[Written task]
Filter for the word "stained" and keep each matching line.

★ ★ ★ ★

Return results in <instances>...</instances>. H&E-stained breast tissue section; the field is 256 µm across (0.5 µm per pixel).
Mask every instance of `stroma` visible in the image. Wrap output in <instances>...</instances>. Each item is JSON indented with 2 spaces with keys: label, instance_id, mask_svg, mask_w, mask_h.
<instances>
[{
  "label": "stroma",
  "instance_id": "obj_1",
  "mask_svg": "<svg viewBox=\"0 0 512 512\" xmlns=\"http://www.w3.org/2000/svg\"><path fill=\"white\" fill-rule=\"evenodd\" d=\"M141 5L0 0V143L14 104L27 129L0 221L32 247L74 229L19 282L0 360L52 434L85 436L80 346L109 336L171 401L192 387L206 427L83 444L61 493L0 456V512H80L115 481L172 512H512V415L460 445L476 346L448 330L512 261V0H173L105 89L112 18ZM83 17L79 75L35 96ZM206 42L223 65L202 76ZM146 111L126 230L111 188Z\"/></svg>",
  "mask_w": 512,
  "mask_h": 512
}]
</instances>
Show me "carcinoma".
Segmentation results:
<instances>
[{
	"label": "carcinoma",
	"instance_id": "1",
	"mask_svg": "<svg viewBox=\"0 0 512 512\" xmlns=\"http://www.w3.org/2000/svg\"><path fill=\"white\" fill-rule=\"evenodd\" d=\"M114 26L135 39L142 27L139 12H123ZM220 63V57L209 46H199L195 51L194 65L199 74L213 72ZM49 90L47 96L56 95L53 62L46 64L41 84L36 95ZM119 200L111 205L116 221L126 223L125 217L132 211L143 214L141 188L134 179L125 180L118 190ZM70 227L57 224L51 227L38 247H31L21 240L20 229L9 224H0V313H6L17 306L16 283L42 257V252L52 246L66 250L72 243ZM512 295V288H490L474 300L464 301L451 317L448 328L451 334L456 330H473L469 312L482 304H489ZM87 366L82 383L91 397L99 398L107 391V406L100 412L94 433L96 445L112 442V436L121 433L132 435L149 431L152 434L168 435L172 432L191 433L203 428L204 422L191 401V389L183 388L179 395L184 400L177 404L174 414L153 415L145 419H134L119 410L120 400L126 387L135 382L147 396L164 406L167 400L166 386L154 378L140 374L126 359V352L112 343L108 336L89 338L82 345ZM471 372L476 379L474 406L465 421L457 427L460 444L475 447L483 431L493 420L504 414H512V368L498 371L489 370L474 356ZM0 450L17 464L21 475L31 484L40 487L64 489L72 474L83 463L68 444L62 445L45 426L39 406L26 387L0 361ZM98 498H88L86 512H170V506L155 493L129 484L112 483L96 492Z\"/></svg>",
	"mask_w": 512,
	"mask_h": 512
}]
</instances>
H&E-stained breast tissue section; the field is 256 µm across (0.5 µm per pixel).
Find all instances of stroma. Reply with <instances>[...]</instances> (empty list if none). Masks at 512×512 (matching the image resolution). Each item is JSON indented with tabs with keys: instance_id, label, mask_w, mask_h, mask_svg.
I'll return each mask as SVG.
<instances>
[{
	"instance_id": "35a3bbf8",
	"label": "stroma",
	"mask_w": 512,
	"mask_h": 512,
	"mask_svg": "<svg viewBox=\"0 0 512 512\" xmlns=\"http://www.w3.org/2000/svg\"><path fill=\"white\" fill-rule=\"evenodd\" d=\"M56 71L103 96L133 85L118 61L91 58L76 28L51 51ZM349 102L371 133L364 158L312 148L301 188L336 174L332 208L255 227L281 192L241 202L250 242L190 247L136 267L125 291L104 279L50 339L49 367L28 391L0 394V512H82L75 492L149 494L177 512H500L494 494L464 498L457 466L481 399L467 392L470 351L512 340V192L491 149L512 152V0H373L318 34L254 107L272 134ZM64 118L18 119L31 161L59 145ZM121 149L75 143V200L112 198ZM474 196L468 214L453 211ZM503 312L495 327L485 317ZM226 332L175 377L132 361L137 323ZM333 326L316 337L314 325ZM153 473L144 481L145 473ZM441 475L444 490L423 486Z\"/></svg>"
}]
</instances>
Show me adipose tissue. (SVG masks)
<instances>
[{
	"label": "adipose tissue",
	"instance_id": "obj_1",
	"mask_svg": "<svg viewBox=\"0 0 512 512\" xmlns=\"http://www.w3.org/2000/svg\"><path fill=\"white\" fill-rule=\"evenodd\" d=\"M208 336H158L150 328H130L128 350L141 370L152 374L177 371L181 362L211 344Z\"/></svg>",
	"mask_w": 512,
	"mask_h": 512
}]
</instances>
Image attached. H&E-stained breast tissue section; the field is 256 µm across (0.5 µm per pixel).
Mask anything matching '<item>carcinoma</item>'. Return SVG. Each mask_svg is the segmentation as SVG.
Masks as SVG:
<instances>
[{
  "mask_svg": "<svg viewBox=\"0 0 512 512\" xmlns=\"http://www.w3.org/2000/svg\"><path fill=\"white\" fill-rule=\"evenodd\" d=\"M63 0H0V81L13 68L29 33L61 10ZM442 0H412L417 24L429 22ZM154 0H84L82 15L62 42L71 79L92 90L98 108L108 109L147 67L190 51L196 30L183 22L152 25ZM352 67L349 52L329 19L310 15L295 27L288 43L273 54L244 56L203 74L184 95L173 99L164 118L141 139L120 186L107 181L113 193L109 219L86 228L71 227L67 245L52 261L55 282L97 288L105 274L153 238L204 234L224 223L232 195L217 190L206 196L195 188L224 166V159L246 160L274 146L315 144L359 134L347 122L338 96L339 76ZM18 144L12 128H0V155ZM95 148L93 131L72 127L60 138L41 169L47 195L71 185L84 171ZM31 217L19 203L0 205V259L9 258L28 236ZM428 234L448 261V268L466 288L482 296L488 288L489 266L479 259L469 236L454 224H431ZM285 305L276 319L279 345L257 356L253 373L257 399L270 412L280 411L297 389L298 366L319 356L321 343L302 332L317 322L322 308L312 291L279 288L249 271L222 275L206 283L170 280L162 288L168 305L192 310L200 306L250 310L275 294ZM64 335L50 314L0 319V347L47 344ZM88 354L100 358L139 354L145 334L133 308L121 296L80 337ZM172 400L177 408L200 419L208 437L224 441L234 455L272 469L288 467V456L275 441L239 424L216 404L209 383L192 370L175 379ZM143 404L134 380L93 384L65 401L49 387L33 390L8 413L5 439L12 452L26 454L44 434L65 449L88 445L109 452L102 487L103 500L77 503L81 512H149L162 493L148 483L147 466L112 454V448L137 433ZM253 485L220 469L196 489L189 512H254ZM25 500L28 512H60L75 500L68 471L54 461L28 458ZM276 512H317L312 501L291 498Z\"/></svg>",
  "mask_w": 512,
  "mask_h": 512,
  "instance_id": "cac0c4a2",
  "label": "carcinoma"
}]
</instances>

★ ★ ★ ★

[Output for this exercise]
Return results in <instances>...</instances>. H&E-stained breast tissue section; the field is 256 µm across (0.5 µm per pixel).
H&E-stained breast tissue section; the field is 256 µm across (0.5 µm per pixel).
Image attached. H&E-stained breast tissue section; the field is 256 µm across (0.5 µm per pixel).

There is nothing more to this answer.